"""

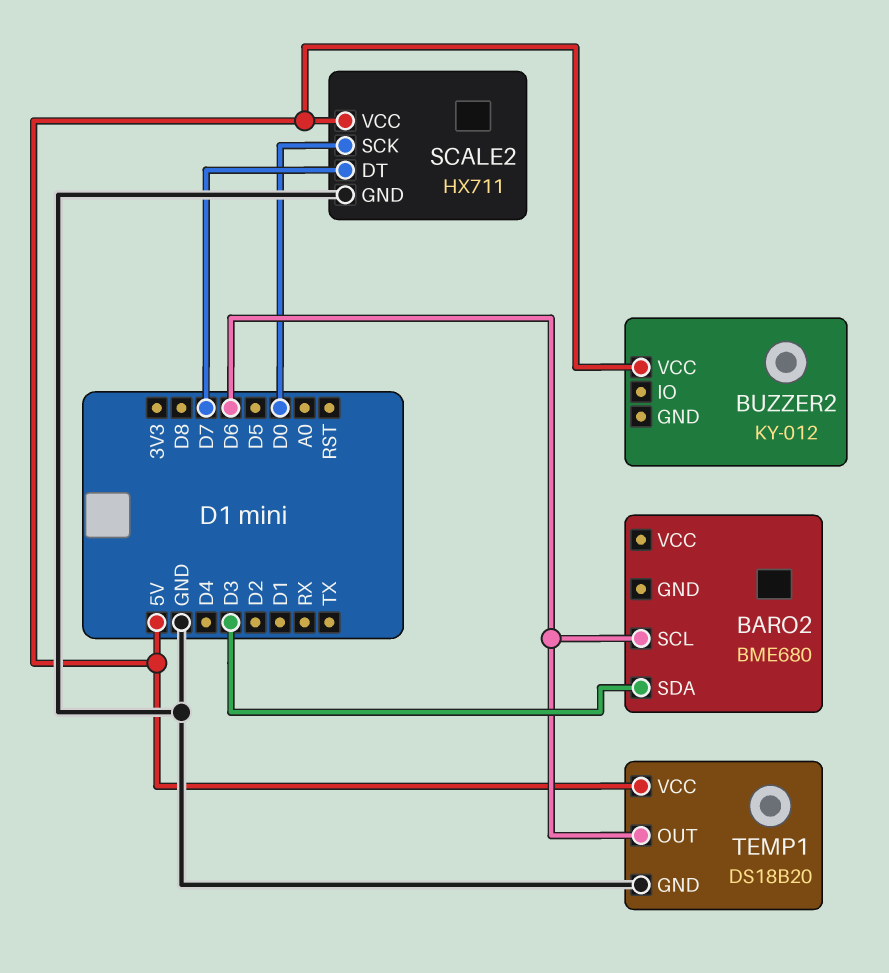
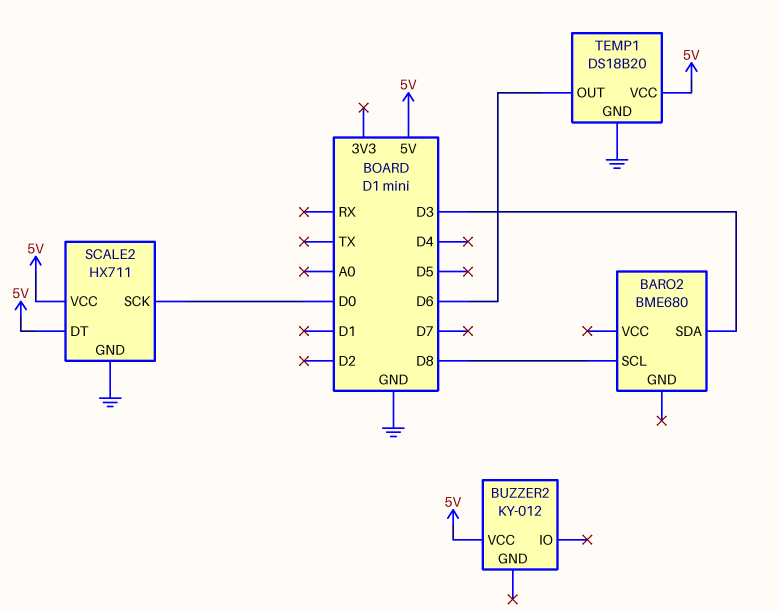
BARO2 pin SCL: D6 -> D8
SCALE2 pin DT: D7 -> 5V

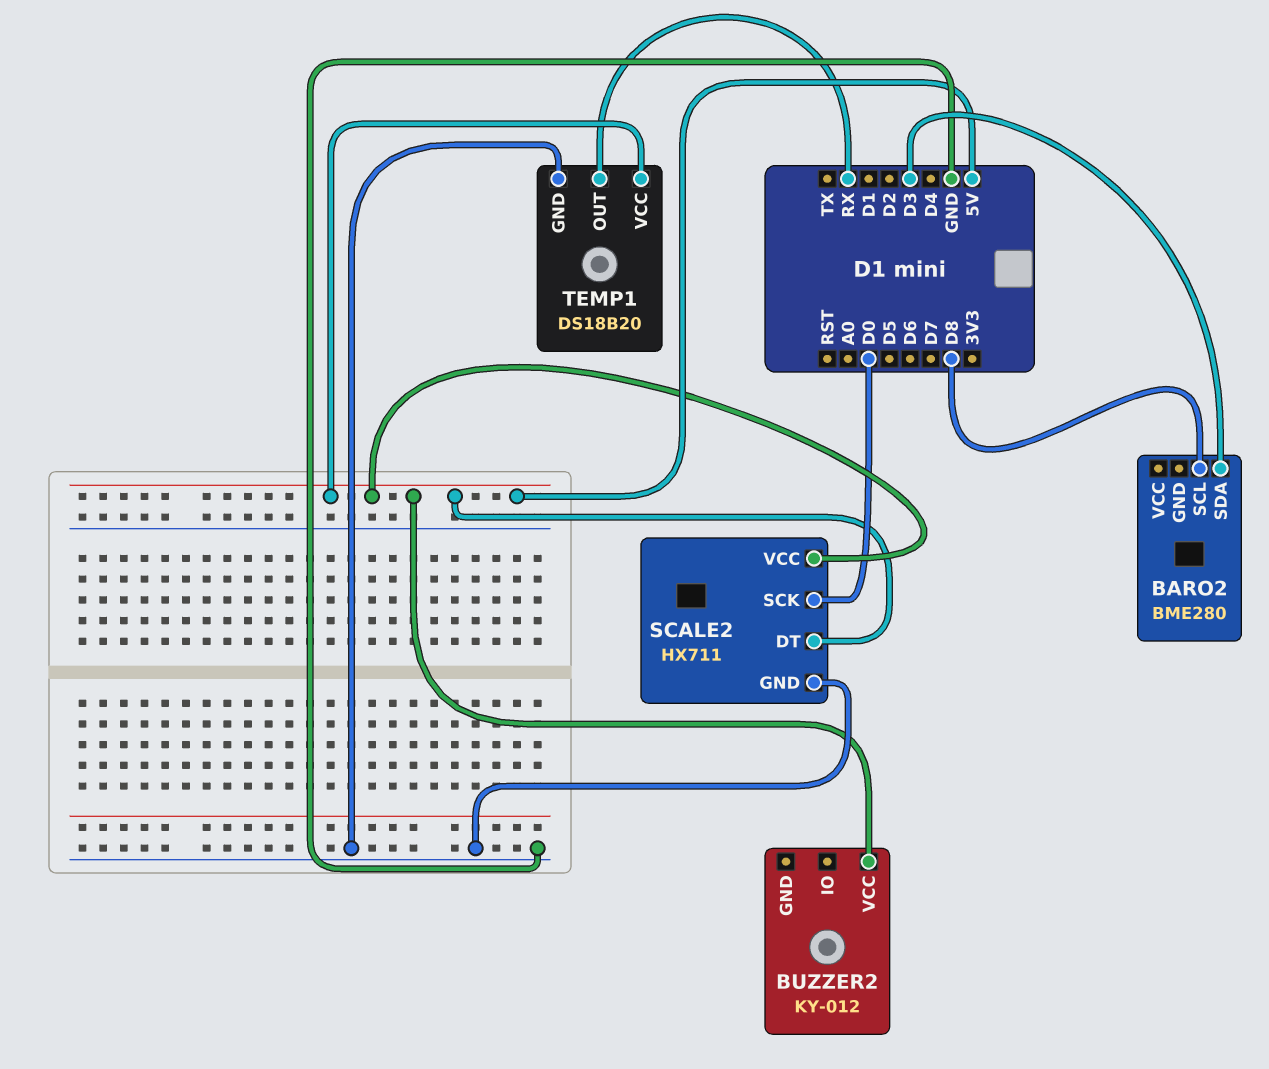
BARO2: BME680 -> BME280
TEMP1 pin OUT: D6 -> RX

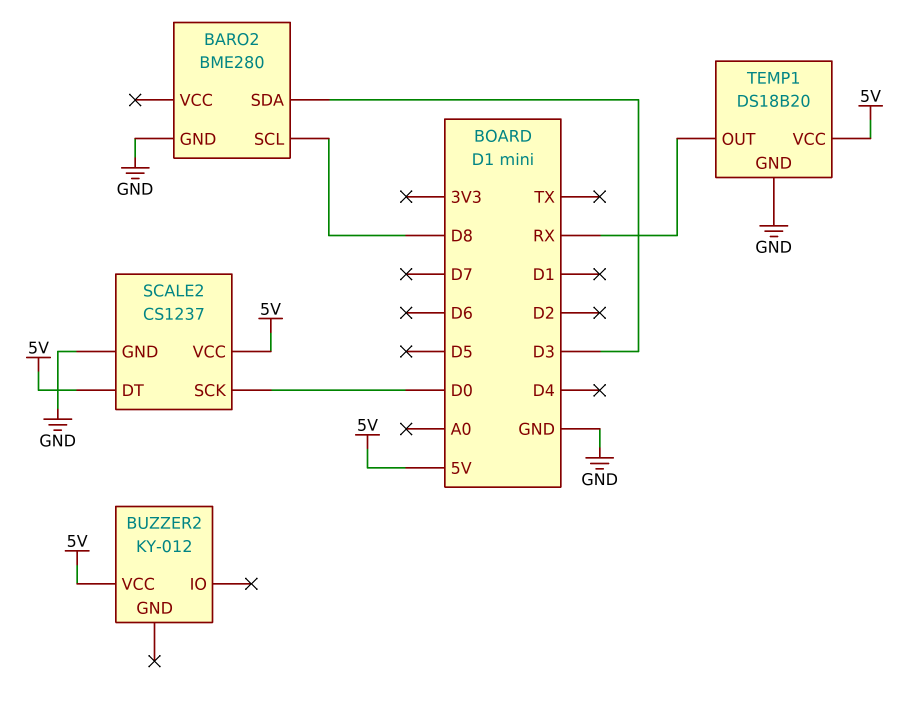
BARO2 pin GND: none -> GND
SCALE2: HX711 -> CS1237

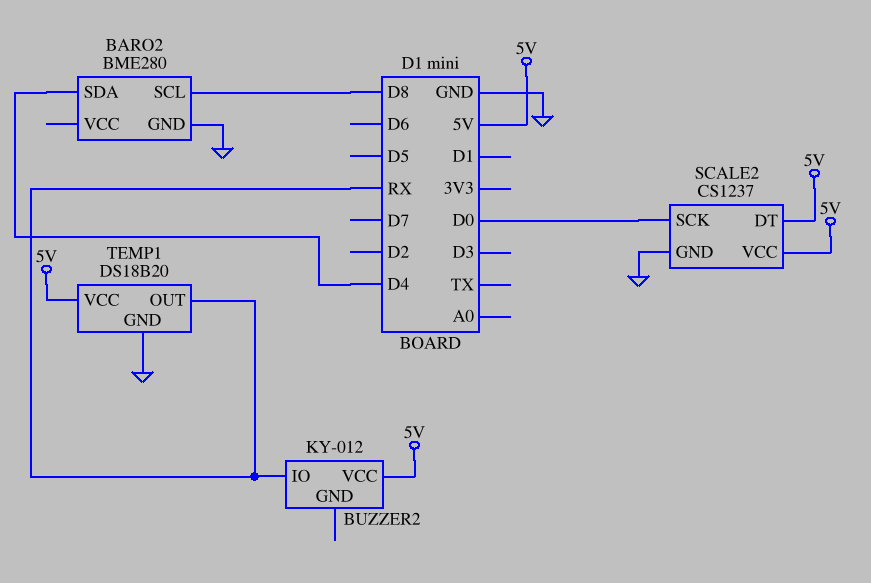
BARO2 pin SDA: D3 -> D4
BUZZER2 pin IO: none -> RX

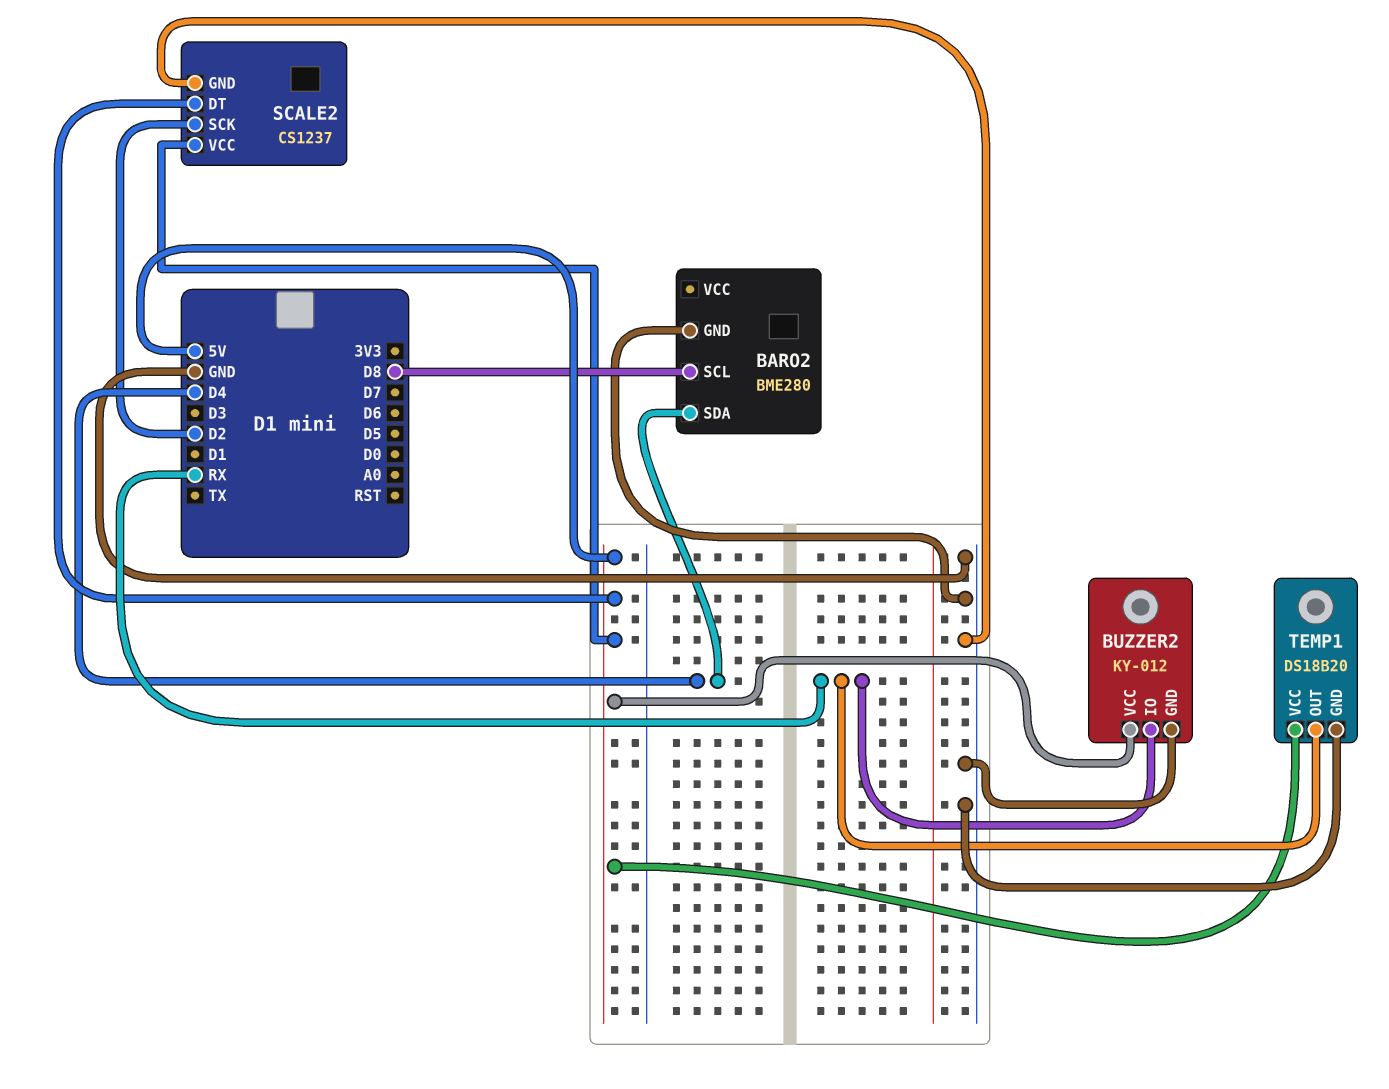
BUZZER2 pin GND: none -> GND
SCALE2 pin SCK: D0 -> D2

"""

→ **Task description**
When you output the entries, keep each line exactly as it is and leave out any pictures.

→ **Reply to the exercise**
BARO2 pin SCL: D6 -> D8
SCALE2 pin DT: D7 -> 5V

BARO2: BME680 -> BME280
TEMP1 pin OUT: D6 -> RX

BARO2 pin GND: none -> GND
SCALE2: HX711 -> CS1237

BARO2 pin SDA: D3 -> D4
BUZZER2 pin IO: none -> RX

BUZZER2 pin GND: none -> GND
SCALE2 pin SCK: D0 -> D2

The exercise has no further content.